▶ INSTRUCTIONS TO FOLLOW:
Please write out all of the data below exactly, without including the pictures.

Revision tracking records
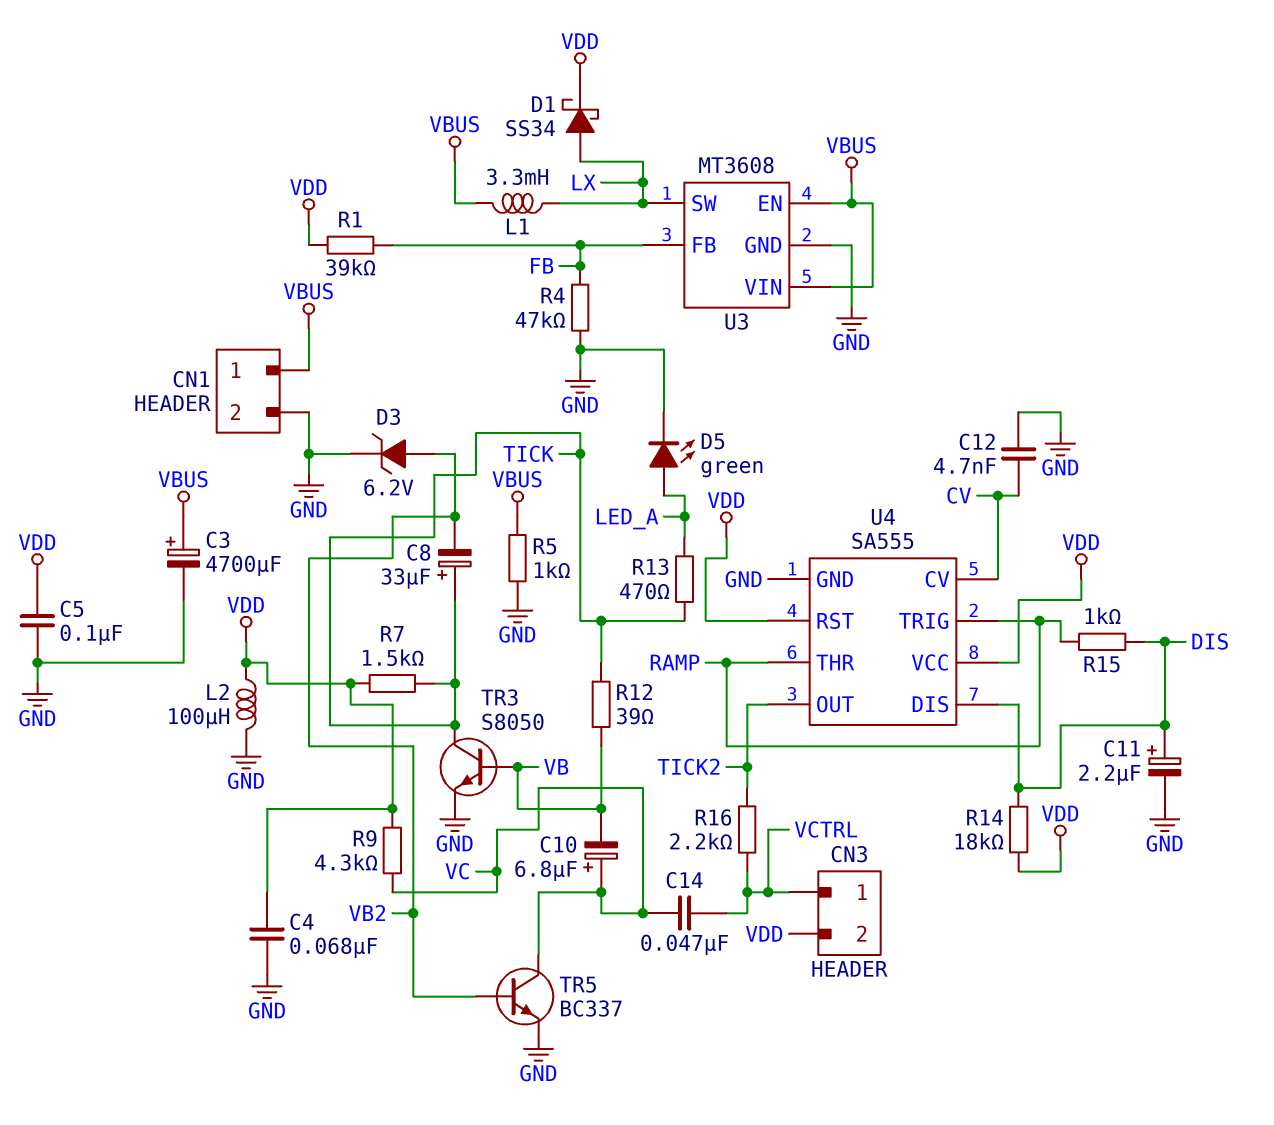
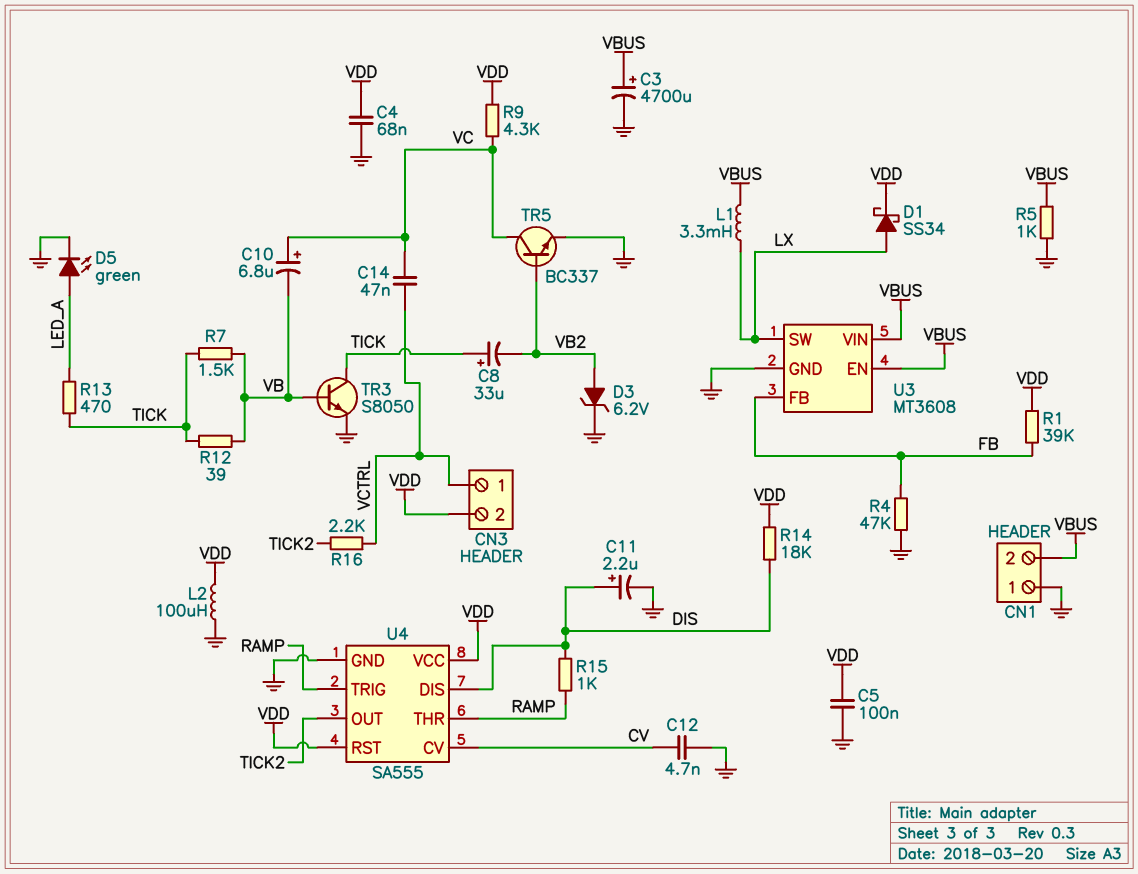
CN1 pin 1: VBUS -> GND
CN1 pin 2: GND -> VBUS
R7: 1.5k (TICK, VDD) -> 1.5k (TICK, VB)

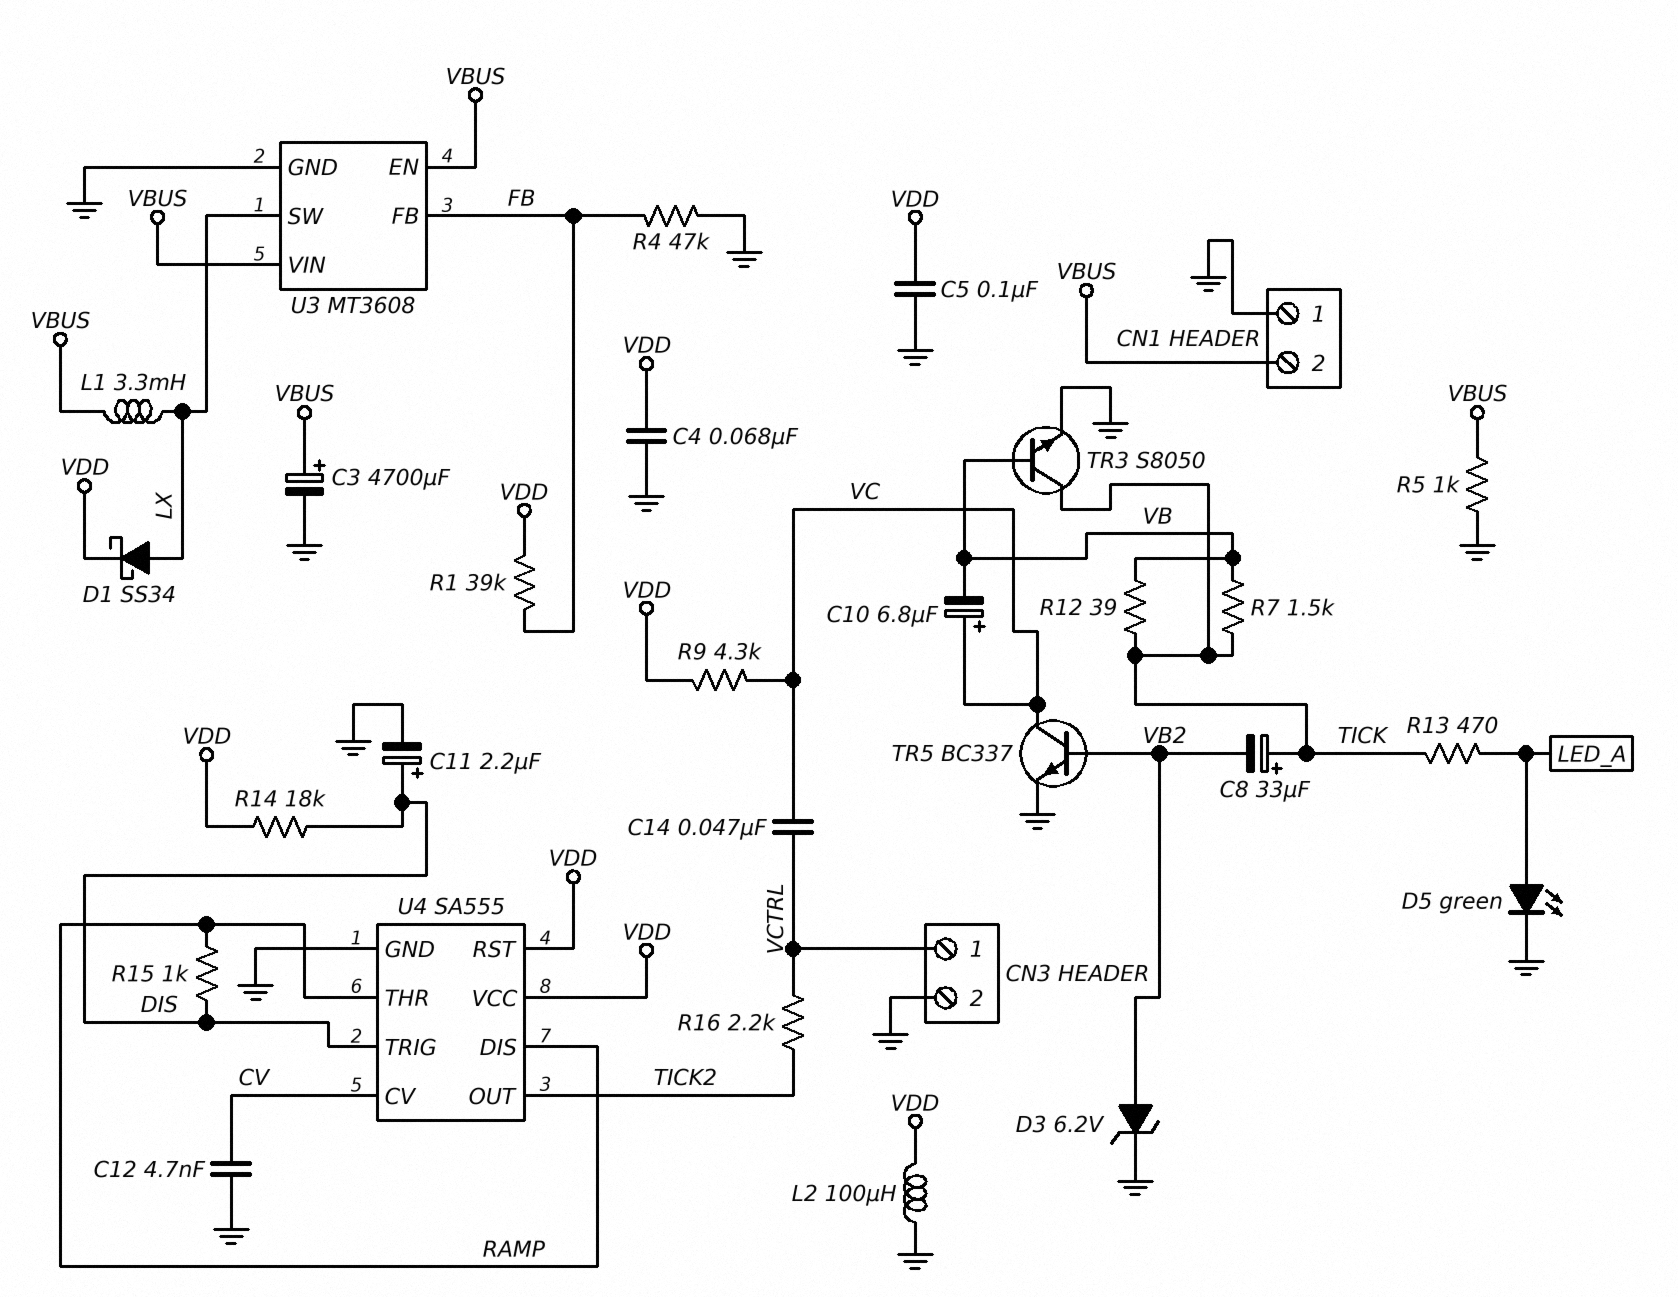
CN3 pin 2: VDD -> GND
U4 pin DIS: DIS -> RAMP
U4 pin TRIG: RAMP -> DIS

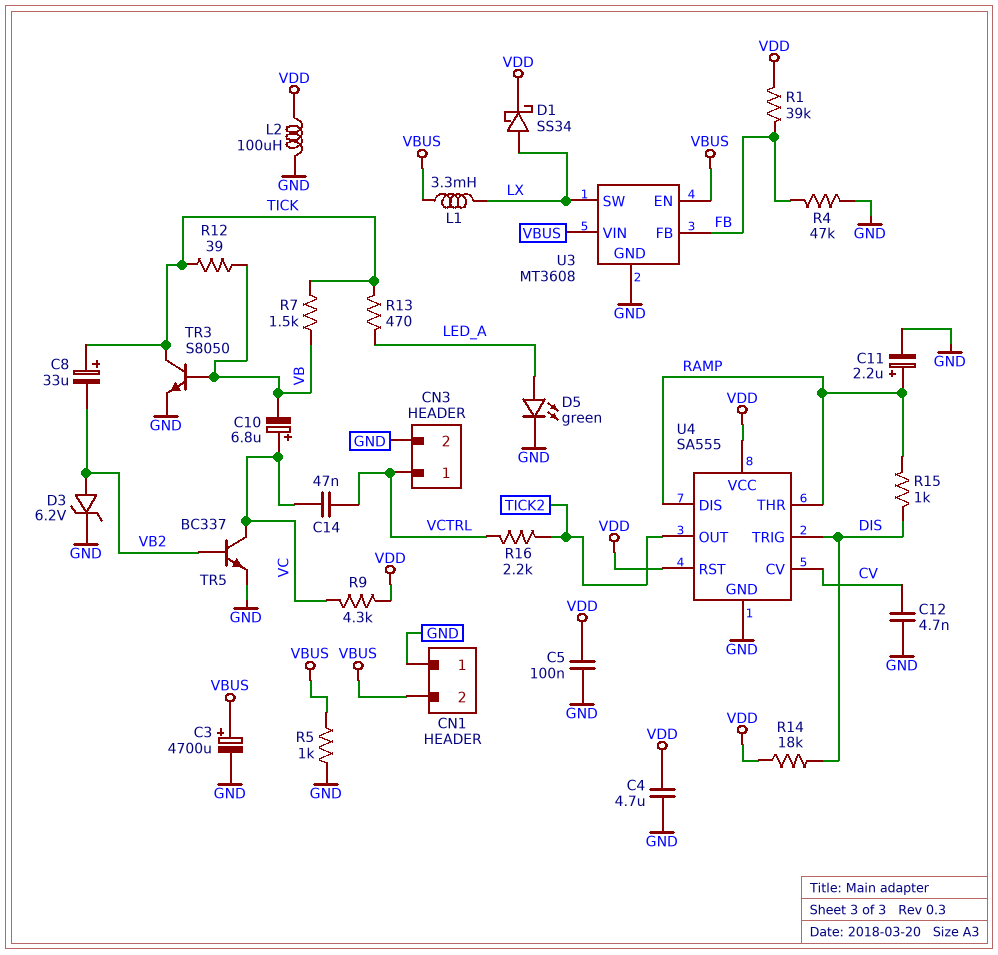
C4: 68nF (GND, VDD) -> 4.7uF (GND, VDD)
C11: 2.2uF (plus DIS, minus GND) -> 2.2uF (plus RAMP, minus GND)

▶ RESPONSE BOX:
CN1 pin 1: VBUS -> GND
CN1 pin 2: GND -> VBUS
R7: 1.5k (TICK, VDD) -> 1.5k (TICK, VB)

CN3 pin 2: VDD -> GND
U4 pin DIS: DIS -> RAMP
U4 pin TRIG: RAMP -> DIS

C4: 68nF (GND, VDD) -> 4.7uF (GND, VDD)
C11: 2.2uF (plus DIS, minus GND) -> 2.2uF (plus RAMP, minus GND)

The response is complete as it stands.